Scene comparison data
┄┄┄┄┄┄┄┄┄┄
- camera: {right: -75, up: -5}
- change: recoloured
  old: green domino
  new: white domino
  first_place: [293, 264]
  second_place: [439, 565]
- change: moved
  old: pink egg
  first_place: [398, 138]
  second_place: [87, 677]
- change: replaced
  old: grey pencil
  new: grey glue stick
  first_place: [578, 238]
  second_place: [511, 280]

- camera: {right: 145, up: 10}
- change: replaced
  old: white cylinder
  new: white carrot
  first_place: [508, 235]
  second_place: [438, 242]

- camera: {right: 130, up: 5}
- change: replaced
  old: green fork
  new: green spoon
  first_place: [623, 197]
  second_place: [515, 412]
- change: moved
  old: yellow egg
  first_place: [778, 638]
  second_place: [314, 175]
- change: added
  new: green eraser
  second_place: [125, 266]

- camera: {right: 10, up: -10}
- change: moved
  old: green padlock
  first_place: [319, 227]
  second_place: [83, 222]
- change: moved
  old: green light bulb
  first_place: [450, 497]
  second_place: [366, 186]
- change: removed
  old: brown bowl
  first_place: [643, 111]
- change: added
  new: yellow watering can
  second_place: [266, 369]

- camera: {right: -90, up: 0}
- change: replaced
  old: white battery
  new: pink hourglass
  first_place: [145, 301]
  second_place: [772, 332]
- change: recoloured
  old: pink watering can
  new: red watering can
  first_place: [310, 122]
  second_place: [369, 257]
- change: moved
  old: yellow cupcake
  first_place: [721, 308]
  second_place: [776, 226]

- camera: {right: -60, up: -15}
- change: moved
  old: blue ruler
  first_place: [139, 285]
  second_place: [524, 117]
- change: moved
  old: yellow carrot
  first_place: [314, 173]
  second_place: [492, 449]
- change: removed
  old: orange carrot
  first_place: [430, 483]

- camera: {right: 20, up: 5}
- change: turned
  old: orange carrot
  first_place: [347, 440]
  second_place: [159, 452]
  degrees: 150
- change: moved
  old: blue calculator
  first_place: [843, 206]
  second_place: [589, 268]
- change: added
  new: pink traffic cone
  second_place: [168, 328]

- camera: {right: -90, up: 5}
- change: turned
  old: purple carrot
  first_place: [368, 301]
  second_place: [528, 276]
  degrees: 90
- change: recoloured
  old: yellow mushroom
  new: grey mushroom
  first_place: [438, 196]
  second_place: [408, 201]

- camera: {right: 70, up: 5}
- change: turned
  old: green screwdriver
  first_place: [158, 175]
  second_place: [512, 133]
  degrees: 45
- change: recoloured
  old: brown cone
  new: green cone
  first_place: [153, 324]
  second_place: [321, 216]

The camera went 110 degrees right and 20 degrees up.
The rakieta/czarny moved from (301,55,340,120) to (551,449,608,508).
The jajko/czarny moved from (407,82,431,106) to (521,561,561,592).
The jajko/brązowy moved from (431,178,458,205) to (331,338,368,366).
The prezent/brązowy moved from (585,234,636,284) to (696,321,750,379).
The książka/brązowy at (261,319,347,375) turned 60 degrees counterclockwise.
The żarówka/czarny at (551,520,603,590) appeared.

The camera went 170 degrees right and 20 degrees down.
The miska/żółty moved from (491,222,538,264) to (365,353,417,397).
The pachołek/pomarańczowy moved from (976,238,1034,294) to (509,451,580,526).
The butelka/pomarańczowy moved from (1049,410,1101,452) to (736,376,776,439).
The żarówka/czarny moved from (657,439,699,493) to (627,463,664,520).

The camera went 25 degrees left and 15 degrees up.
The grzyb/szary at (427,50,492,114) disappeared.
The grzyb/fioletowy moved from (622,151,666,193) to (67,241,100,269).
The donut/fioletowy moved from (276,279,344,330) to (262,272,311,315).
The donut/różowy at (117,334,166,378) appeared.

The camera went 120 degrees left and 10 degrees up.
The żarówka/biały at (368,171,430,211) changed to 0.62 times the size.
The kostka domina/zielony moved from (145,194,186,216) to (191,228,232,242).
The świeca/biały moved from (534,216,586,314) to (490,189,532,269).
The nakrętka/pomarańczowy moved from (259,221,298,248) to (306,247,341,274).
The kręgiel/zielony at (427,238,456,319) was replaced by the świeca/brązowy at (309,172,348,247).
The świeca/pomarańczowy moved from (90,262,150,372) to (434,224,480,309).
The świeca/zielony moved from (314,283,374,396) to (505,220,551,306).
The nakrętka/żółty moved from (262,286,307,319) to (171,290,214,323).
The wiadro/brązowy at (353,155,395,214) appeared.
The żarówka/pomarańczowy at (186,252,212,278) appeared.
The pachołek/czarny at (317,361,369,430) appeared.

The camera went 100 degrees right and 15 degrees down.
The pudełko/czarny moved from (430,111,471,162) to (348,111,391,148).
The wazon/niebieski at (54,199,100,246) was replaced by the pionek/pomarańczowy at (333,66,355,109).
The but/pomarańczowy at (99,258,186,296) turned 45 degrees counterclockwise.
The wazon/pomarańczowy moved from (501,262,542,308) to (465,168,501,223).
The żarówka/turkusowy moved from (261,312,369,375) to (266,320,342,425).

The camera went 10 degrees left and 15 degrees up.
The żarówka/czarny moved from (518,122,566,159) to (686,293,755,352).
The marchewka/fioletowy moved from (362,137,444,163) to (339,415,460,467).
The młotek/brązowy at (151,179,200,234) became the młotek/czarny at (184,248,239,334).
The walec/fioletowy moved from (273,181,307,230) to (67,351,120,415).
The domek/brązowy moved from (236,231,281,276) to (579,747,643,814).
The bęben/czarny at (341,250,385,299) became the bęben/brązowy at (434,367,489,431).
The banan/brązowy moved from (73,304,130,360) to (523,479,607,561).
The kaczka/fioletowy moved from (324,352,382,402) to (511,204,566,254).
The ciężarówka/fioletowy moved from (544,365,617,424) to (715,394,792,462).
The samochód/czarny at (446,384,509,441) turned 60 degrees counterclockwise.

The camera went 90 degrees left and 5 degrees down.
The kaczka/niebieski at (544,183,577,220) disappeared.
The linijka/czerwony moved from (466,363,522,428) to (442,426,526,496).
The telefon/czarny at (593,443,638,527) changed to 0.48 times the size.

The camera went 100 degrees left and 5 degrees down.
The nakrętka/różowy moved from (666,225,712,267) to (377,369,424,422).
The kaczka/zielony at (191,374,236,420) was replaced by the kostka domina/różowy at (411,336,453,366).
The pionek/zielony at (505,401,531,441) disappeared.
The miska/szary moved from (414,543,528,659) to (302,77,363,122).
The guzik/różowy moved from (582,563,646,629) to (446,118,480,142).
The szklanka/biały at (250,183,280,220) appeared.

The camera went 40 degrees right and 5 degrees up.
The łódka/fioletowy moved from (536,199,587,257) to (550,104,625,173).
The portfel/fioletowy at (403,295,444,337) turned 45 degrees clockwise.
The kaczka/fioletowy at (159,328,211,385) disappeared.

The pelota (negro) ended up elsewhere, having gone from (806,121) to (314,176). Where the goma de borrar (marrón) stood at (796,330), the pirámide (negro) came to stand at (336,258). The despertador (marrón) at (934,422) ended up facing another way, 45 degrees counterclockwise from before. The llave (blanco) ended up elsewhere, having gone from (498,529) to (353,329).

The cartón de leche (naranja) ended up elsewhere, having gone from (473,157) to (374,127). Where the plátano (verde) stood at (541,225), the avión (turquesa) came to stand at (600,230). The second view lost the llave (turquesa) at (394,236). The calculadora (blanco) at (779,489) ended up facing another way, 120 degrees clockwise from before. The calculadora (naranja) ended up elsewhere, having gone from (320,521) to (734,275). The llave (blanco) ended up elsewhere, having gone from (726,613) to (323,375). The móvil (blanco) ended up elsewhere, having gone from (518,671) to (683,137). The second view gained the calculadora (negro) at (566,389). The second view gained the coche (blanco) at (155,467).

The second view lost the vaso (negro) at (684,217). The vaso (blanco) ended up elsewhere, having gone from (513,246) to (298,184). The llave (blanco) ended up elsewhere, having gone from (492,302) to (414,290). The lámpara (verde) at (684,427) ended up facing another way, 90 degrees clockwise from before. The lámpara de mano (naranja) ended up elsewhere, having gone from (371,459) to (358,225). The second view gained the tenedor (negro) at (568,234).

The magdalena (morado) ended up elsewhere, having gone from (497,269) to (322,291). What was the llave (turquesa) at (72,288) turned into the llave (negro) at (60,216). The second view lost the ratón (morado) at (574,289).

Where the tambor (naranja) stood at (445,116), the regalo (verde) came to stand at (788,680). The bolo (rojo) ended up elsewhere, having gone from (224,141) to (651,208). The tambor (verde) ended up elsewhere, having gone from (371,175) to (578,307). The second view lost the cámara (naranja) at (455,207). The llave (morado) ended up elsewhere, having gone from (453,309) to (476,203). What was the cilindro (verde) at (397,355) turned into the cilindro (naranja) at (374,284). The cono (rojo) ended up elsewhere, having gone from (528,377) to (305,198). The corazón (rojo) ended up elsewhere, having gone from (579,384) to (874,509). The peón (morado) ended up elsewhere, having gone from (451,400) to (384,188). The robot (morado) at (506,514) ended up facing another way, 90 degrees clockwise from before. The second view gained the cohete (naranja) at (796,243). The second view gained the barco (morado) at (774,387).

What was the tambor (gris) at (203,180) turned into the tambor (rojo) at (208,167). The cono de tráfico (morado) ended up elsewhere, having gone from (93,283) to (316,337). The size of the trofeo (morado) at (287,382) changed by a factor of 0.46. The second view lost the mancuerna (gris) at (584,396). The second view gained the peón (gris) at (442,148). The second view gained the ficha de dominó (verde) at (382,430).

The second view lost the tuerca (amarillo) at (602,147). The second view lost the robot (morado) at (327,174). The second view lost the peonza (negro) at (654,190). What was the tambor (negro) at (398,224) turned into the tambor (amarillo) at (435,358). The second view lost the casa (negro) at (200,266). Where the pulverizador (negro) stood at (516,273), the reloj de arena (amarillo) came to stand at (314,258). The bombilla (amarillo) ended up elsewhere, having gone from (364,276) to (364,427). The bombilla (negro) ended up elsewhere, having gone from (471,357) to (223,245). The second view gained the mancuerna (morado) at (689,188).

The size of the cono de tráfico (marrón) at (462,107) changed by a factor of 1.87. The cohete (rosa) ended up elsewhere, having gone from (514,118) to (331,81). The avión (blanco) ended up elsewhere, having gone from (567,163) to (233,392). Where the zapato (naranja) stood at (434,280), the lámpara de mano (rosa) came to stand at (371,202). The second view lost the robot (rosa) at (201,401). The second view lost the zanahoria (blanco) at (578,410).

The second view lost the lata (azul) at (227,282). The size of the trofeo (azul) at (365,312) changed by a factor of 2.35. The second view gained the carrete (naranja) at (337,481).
┄┄┄┄┄┄┄┄┄┄
Using the records above, output exactly the lines from the first through the line that contains "first_place: [578, 238]", with both of those included.

- camera: {right: -75, up: -5}
- change: recoloured
  old: green domino
  new: white domino
  first_place: [293, 264]
  second_place: [439, 565]
- change: moved
  old: pink egg
  first_place: [398, 138]
  second_place: [87, 677]
- change: replaced
  old: grey pencil
  new: grey glue stick
  first_place: [578, 238]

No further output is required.